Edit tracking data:

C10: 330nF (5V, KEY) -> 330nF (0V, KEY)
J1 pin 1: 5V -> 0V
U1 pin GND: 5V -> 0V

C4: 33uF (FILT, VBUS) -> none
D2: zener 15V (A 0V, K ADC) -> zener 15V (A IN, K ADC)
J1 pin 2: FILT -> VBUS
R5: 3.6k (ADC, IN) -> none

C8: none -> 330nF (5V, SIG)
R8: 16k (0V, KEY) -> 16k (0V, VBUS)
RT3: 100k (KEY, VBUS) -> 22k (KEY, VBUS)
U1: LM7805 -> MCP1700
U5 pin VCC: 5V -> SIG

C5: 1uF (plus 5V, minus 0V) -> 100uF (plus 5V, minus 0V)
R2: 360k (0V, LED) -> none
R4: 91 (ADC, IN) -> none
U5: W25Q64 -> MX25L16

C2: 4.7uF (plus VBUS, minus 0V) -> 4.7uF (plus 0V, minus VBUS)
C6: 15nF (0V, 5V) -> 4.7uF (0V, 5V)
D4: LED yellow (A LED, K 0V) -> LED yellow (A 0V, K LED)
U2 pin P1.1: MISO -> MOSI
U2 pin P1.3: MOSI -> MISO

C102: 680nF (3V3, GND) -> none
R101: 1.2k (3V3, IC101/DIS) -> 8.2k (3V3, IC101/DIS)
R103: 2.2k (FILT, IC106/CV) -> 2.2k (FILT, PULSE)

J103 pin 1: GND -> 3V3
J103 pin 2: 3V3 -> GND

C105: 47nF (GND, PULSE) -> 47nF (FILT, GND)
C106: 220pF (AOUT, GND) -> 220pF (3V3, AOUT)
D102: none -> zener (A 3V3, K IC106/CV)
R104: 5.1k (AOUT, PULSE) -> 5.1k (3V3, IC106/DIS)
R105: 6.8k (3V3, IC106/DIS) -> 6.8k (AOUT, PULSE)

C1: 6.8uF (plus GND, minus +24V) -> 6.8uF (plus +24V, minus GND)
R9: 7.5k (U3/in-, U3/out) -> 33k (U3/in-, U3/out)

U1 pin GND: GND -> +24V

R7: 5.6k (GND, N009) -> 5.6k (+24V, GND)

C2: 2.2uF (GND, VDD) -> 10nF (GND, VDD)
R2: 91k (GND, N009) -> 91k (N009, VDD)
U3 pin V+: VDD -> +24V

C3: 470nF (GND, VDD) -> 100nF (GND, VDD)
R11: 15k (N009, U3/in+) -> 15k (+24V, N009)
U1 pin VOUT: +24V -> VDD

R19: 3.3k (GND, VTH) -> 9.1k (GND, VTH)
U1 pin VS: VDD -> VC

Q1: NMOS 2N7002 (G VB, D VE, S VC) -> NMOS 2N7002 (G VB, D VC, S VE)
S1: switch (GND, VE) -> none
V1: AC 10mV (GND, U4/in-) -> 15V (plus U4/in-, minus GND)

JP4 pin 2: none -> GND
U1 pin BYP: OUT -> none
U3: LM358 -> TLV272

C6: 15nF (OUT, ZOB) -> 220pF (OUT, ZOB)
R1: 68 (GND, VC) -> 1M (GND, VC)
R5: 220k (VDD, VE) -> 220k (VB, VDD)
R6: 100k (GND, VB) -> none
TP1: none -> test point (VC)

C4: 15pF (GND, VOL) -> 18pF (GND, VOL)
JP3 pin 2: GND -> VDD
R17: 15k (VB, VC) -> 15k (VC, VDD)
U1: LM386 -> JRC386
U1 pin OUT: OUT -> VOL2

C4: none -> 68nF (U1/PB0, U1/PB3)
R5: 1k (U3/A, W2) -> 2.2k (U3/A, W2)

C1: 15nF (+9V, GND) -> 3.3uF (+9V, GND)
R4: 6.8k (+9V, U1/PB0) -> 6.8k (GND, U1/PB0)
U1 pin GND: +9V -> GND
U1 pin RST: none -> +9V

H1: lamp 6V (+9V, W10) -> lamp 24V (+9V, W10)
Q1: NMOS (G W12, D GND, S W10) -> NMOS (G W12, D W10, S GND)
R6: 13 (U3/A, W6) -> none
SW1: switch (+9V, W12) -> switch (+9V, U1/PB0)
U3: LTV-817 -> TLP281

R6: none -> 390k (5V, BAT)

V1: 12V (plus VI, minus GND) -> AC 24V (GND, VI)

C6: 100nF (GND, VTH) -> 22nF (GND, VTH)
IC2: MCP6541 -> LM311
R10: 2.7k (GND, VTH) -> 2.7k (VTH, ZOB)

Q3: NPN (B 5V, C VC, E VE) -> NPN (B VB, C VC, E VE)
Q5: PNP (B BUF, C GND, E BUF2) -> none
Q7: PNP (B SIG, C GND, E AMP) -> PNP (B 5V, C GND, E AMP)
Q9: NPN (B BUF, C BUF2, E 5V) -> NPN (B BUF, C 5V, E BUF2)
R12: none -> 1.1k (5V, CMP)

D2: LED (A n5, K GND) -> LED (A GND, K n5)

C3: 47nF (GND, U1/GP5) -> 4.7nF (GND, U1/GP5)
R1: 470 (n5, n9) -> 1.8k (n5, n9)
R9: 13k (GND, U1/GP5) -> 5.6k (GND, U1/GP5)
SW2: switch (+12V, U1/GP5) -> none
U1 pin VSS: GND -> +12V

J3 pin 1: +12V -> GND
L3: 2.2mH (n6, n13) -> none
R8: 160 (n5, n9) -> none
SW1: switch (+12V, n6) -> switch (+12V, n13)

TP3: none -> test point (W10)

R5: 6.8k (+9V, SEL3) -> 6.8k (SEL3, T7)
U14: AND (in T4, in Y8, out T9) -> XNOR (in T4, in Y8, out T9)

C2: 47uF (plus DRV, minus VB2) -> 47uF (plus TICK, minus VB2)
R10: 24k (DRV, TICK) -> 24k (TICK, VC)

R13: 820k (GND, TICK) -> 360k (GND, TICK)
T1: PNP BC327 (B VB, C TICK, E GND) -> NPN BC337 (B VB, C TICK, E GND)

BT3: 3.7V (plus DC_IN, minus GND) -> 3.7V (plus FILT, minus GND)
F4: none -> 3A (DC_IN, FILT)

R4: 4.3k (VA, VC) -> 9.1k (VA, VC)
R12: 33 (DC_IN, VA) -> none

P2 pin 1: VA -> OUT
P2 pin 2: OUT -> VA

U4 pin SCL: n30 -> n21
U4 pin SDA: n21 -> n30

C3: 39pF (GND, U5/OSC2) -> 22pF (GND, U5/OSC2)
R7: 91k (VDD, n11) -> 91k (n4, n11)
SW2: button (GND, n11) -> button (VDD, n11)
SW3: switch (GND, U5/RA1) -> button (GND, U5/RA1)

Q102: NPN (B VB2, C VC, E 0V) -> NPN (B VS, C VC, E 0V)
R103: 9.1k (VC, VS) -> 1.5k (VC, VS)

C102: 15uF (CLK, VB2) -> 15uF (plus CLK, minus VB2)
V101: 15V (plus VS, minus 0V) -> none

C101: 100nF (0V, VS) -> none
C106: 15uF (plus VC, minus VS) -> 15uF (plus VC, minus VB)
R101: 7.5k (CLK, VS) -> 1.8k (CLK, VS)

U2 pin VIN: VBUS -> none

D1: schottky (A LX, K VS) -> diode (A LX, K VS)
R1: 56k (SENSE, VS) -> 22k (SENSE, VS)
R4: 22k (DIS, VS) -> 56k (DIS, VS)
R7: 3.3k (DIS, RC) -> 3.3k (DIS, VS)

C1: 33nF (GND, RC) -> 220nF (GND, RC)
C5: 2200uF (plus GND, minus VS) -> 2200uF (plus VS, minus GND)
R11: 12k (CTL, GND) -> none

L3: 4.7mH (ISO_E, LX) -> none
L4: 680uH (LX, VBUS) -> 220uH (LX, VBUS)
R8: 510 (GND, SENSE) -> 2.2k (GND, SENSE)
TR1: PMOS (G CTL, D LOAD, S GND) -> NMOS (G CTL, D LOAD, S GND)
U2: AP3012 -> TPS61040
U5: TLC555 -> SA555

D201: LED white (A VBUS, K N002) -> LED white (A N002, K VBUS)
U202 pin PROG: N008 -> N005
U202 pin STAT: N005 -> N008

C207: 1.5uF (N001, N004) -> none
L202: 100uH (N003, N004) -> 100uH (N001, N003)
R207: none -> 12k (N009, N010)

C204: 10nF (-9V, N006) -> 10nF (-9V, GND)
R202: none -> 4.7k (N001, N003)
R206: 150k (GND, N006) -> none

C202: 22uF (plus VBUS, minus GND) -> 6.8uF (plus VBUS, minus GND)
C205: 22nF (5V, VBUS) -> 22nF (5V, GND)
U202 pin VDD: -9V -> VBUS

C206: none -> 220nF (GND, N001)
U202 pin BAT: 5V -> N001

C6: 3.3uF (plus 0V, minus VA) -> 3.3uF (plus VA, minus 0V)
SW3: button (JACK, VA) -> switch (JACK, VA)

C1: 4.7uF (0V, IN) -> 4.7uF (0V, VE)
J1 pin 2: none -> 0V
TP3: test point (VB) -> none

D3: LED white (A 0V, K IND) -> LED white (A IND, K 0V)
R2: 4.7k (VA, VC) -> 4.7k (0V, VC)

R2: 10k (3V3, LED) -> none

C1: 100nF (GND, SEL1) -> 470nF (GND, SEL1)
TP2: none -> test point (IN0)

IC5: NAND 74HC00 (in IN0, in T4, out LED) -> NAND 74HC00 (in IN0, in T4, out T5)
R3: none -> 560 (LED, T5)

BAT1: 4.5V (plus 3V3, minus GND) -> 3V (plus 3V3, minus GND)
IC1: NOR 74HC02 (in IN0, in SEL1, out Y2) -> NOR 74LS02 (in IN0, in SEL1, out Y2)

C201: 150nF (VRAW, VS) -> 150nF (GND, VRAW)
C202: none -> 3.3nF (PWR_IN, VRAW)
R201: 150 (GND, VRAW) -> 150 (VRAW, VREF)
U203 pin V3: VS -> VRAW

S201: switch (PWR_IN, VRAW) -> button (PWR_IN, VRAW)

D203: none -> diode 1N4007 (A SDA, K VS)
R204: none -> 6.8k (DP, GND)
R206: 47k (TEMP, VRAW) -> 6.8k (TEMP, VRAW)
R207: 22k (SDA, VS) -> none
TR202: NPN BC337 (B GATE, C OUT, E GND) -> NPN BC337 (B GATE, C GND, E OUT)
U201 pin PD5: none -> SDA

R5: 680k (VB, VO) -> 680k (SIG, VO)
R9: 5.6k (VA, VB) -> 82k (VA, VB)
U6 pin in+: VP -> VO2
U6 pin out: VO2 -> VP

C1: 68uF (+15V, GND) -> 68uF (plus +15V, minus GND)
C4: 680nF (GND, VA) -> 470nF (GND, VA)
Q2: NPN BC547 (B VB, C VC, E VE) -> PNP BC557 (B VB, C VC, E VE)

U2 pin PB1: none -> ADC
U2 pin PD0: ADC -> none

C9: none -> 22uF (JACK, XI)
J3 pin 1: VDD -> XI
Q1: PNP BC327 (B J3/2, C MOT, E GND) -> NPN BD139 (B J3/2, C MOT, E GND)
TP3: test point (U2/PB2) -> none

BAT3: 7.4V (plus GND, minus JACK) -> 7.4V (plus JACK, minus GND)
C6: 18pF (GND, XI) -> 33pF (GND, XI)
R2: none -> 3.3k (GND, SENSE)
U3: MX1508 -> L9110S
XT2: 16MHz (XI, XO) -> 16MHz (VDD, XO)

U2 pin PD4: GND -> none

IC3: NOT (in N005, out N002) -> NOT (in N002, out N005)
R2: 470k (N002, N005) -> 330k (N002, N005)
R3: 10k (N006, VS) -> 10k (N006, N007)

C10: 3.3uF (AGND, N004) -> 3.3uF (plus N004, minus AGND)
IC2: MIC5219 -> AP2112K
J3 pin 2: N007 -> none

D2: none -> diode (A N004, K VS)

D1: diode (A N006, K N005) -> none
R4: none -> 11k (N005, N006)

- _TASK PROMPT_
Say, as a bare number, how many lines in the entries above include the string "NMOS".

- _ANSWER TO THIS TASK_
3